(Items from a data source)
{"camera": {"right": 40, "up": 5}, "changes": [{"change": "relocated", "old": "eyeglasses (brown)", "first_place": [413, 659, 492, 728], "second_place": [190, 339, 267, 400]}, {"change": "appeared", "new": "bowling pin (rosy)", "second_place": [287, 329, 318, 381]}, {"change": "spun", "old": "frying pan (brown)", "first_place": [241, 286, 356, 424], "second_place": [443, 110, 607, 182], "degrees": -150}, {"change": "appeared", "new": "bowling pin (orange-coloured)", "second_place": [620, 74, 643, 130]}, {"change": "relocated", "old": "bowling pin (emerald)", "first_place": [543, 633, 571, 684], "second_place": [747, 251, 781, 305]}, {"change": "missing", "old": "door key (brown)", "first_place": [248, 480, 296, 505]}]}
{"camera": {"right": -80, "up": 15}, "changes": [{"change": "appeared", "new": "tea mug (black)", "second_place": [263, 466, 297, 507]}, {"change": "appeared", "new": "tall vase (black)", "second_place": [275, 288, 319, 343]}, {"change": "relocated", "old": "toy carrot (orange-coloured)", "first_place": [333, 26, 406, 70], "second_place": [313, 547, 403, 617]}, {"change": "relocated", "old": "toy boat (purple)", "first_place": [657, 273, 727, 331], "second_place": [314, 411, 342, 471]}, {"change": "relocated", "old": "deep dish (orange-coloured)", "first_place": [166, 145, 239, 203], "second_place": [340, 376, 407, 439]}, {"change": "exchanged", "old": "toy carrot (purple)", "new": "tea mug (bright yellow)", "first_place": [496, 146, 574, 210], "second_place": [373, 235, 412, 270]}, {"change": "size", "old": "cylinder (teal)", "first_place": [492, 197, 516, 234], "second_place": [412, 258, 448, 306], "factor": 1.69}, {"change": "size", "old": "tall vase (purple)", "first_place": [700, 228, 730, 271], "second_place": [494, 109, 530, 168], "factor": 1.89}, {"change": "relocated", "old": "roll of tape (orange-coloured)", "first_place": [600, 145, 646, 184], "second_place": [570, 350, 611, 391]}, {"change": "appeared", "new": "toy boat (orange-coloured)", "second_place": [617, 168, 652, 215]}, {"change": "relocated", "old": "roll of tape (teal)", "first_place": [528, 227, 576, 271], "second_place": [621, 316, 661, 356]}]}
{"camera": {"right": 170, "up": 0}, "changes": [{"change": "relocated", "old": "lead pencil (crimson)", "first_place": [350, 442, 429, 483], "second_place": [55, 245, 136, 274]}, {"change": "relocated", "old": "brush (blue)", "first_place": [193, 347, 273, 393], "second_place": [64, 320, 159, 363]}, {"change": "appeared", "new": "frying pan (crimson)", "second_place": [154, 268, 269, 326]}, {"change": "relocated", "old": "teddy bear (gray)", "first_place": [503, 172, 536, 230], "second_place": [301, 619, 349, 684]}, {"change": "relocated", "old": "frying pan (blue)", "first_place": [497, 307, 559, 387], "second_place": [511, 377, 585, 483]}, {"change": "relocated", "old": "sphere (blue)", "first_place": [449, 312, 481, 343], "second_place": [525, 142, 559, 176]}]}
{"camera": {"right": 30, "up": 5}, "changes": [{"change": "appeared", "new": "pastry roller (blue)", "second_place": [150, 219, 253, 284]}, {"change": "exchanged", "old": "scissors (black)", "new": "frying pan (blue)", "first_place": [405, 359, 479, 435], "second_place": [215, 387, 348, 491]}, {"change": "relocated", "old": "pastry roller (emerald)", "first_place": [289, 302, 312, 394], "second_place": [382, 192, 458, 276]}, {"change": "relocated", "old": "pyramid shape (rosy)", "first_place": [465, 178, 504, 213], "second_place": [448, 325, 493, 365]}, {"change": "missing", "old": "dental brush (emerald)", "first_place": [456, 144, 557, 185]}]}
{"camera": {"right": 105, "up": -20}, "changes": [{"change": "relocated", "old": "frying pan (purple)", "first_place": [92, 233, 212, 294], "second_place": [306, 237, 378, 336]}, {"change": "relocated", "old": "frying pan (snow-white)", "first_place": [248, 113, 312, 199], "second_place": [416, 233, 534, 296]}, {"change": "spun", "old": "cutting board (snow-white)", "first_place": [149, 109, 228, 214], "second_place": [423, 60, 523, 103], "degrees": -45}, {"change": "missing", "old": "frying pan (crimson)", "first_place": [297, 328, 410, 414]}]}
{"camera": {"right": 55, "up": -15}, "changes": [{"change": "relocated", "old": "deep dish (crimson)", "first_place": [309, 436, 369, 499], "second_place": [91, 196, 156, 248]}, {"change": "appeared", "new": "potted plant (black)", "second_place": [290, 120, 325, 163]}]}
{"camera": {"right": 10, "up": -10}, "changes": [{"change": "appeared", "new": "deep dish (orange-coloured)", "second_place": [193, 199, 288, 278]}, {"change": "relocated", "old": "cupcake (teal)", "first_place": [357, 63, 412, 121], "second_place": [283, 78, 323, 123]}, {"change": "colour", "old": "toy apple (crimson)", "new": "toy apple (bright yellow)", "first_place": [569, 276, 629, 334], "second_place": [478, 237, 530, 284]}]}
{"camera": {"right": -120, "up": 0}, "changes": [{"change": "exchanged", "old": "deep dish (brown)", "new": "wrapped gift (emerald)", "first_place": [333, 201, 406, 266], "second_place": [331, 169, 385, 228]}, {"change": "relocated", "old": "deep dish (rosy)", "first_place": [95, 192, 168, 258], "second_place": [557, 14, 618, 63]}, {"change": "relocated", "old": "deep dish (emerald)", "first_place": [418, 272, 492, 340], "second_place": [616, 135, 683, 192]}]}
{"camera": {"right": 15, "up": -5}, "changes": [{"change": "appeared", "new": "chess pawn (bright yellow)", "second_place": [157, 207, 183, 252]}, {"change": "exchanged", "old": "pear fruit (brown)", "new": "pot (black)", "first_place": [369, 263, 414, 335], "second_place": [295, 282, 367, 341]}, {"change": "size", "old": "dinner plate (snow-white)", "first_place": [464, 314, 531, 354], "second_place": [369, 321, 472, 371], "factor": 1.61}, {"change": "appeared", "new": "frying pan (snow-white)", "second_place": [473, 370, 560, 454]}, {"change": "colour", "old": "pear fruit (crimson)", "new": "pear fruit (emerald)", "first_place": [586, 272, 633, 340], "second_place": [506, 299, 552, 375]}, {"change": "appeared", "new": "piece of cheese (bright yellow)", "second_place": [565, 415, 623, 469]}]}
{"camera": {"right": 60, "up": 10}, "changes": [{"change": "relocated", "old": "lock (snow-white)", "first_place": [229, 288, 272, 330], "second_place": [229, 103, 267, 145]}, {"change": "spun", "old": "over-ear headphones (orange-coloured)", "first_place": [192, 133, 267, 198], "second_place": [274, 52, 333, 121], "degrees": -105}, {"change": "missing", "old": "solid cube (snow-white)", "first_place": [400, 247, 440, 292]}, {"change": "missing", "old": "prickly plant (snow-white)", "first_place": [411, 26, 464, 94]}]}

Task to complete: Whatever the entries above contain, reproduce all of them exactly.

Exercise response:
{"camera": {"right": 40, "up": 5}, "changes": [{"change": "relocated", "old": "eyeglasses (brown)", "first_place": [413, 659, 492, 728], "second_place": [190, 339, 267, 400]}, {"change": "appeared", "new": "bowling pin (rosy)", "second_place": [287, 329, 318, 381]}, {"change": "spun", "old": "frying pan (brown)", "first_place": [241, 286, 356, 424], "second_place": [443, 110, 607, 182], "degrees": -150}, {"change": "appeared", "new": "bowling pin (orange-coloured)", "second_place": [620, 74, 643, 130]}, {"change": "relocated", "old": "bowling pin (emerald)", "first_place": [543, 633, 571, 684], "second_place": [747, 251, 781, 305]}, {"change": "missing", "old": "door key (brown)", "first_place": [248, 480, 296, 505]}]}
{"camera": {"right": -80, "up": 15}, "changes": [{"change": "appeared", "new": "tea mug (black)", "second_place": [263, 466, 297, 507]}, {"change": "appeared", "new": "tall vase (black)", "second_place": [275, 288, 319, 343]}, {"change": "relocated", "old": "toy carrot (orange-coloured)", "first_place": [333, 26, 406, 70], "second_place": [313, 547, 403, 617]}, {"change": "relocated", "old": "toy boat (purple)", "first_place": [657, 273, 727, 331], "second_place": [314, 411, 342, 471]}, {"change": "relocated", "old": "deep dish (orange-coloured)", "first_place": [166, 145, 239, 203], "second_place": [340, 376, 407, 439]}, {"change": "exchanged", "old": "toy carrot (purple)", "new": "tea mug (bright yellow)", "first_place": [496, 146, 574, 210], "second_place": [373, 235, 412, 270]}, {"change": "size", "old": "cylinder (teal)", "first_place": [492, 197, 516, 234], "second_place": [412, 258, 448, 306], "factor": 1.69}, {"change": "size", "old": "tall vase (purple)", "first_place": [700, 228, 730, 271], "second_place": [494, 109, 530, 168], "factor": 1.89}, {"change": "relocated", "old": "roll of tape (orange-coloured)", "first_place": [600, 145, 646, 184], "second_place": [570, 350, 611, 391]}, {"change": "appeared", "new": "toy boat (orange-coloured)", "second_place": [617, 168, 652, 215]}, {"change": "relocated", "old": "roll of tape (teal)", "first_place": [528, 227, 576, 271], "second_place": [621, 316, 661, 356]}]}
{"camera": {"right": 170, "up": 0}, "changes": [{"change": "relocated", "old": "lead pencil (crimson)", "first_place": [350, 442, 429, 483], "second_place": [55, 245, 136, 274]}, {"change": "relocated", "old": "brush (blue)", "first_place": [193, 347, 273, 393], "second_place": [64, 320, 159, 363]}, {"change": "appeared", "new": "frying pan (crimson)", "second_place": [154, 268, 269, 326]}, {"change": "relocated", "old": "teddy bear (gray)", "first_place": [503, 172, 536, 230], "second_place": [301, 619, 349, 684]}, {"change": "relocated", "old": "frying pan (blue)", "first_place": [497, 307, 559, 387], "second_place": [511, 377, 585, 483]}, {"change": "relocated", "old": "sphere (blue)", "first_place": [449, 312, 481, 343], "second_place": [525, 142, 559, 176]}]}
{"camera": {"right": 30, "up": 5}, "changes": [{"change": "appeared", "new": "pastry roller (blue)", "second_place": [150, 219, 253, 284]}, {"change": "exchanged", "old": "scissors (black)", "new": "frying pan (blue)", "first_place": [405, 359, 479, 435], "second_place": [215, 387, 348, 491]}, {"change": "relocated", "old": "pastry roller (emerald)", "first_place": [289, 302, 312, 394], "second_place": [382, 192, 458, 276]}, {"change": "relocated", "old": "pyramid shape (rosy)", "first_place": [465, 178, 504, 213], "second_place": [448, 325, 493, 365]}, {"change": "missing", "old": "dental brush (emerald)", "first_place": [456, 144, 557, 185]}]}
{"camera": {"right": 105, "up": -20}, "changes": [{"change": "relocated", "old": "frying pan (purple)", "first_place": [92, 233, 212, 294], "second_place": [306, 237, 378, 336]}, {"change": "relocated", "old": "frying pan (snow-white)", "first_place": [248, 113, 312, 199], "second_place": [416, 233, 534, 296]}, {"change": "spun", "old": "cutting board (snow-white)", "first_place": [149, 109, 228, 214], "second_place": [423, 60, 523, 103], "degrees": -45}, {"change": "missing", "old": "frying pan (crimson)", "first_place": [297, 328, 410, 414]}]}
{"camera": {"right": 55, "up": -15}, "changes": [{"change": "relocated", "old": "deep dish (crimson)", "first_place": [309, 436, 369, 499], "second_place": [91, 196, 156, 248]}, {"change": "appeared", "new": "potted plant (black)", "second_place": [290, 120, 325, 163]}]}
{"camera": {"right": 10, "up": -10}, "changes": [{"change": "appeared", "new": "deep dish (orange-coloured)", "second_place": [193, 199, 288, 278]}, {"change": "relocated", "old": "cupcake (teal)", "first_place": [357, 63, 412, 121], "second_place": [283, 78, 323, 123]}, {"change": "colour", "old": "toy apple (crimson)", "new": "toy apple (bright yellow)", "first_place": [569, 276, 629, 334], "second_place": [478, 237, 530, 284]}]}
{"camera": {"right": -120, "up": 0}, "changes": [{"change": "exchanged", "old": "deep dish (brown)", "new": "wrapped gift (emerald)", "first_place": [333, 201, 406, 266], "second_place": [331, 169, 385, 228]}, {"change": "relocated", "old": "deep dish (rosy)", "first_place": [95, 192, 168, 258], "second_place": [557, 14, 618, 63]}, {"change": "relocated", "old": "deep dish (emerald)", "first_place": [418, 272, 492, 340], "second_place": [616, 135, 683, 192]}]}
{"camera": {"right": 15, "up": -5}, "changes": [{"change": "appeared", "new": "chess pawn (bright yellow)", "second_place": [157, 207, 183, 252]}, {"change": "exchanged", "old": "pear fruit (brown)", "new": "pot (black)", "first_place": [369, 263, 414, 335], "second_place": [295, 282, 367, 341]}, {"change": "size", "old": "dinner plate (snow-white)", "first_place": [464, 314, 531, 354], "second_place": [369, 321, 472, 371], "factor": 1.61}, {"change": "appeared", "new": "frying pan (snow-white)", "second_place": [473, 370, 560, 454]}, {"change": "colour", "old": "pear fruit (crimson)", "new": "pear fruit (emerald)", "first_place": [586, 272, 633, 340], "second_place": [506, 299, 552, 375]}, {"change": "appeared", "new": "piece of cheese (bright yellow)", "second_place": [565, 415, 623, 469]}]}
{"camera": {"right": 60, "up": 10}, "changes": [{"change": "relocated", "old": "lock (snow-white)", "first_place": [229, 288, 272, 330], "second_place": [229, 103, 267, 145]}, {"change": "spun", "old": "over-ear headphones (orange-coloured)", "first_place": [192, 133, 267, 198], "second_place": [274, 52, 333, 121], "degrees": -105}, {"change": "missing", "old": "solid cube (snow-white)", "first_place": [400, 247, 440, 292]}, {"change": "missing", "old": "prickly plant (snow-white)", "first_place": [411, 26, 464, 94]}]}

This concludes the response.